* **The task**
Only lines containing the word "pink" belong in the answer; copy each one from the records.

Collected data
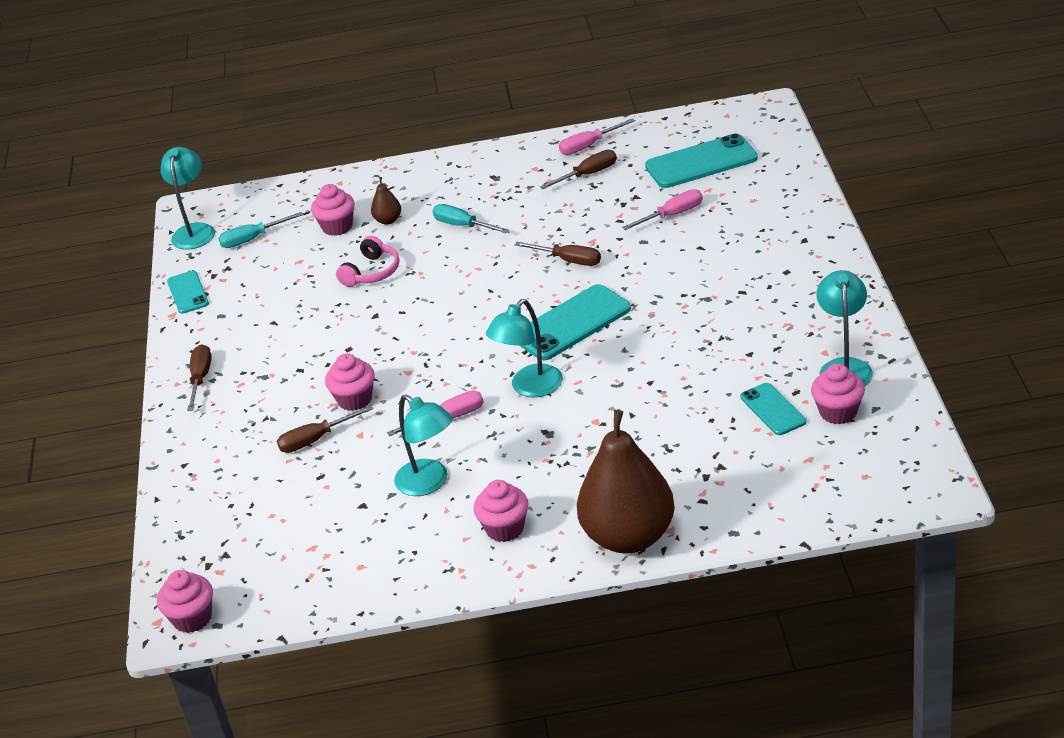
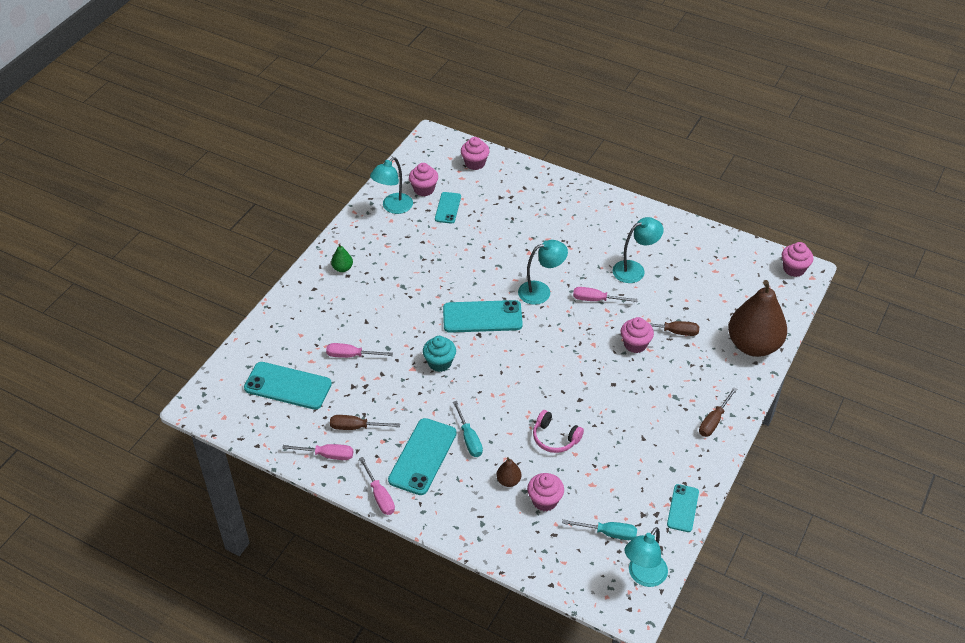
camera: 150 degrees left, 10 degrees up
pink headphones [336,236,399,287] -> pink headphones turned 120 degrees counterclockwise [533,410,584,453]
turquoise lamp [394,394,453,496] -> turquoise lamp turned 75 degrees clockwise [613,217,663,283]
pink cupcake [473,480,528,542] -> pink cupcake moved to [461,137,490,170]
brown screwdriver [514,242,601,266] -> turquoise cupcake [423,336,456,372]
brown pear [577,410,675,553] -> brown pear moved to [728,280,787,357]
none -> green pear [331,244,353,272]
none -> pink screwdriver [359,457,395,515]
none -> turquoise phone [388,418,457,495]

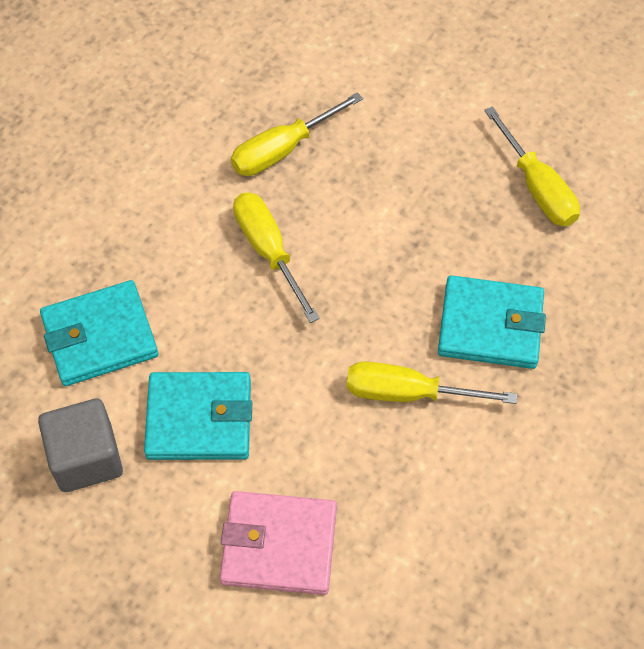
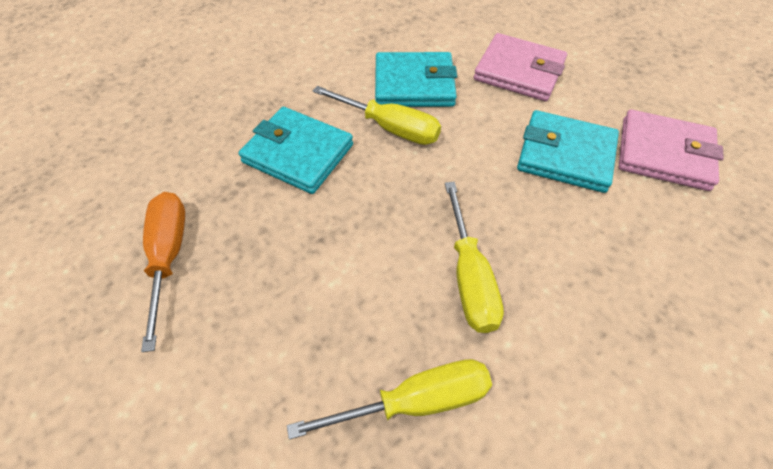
camera: 160 degrees left, 5 degrees down
grey cube [38,398,123,492] -> pink wallet [618,109,724,191]
turquoise wallet [40,280,158,386] -> turquoise wallet moved to [375,52,457,107]
yellow screwdriver [484,106,580,226] -> orange screwdriver [141,192,185,352]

* **Finished exercise**
pink headphones [336,236,399,287] -> pink headphones turned 120 degrees counterclockwise [533,410,584,453]
pink cupcake [473,480,528,542] -> pink cupcake moved to [461,137,490,170]
none -> pink screwdriver [359,457,395,515]
grey cube [38,398,123,492] -> pink wallet [618,109,724,191]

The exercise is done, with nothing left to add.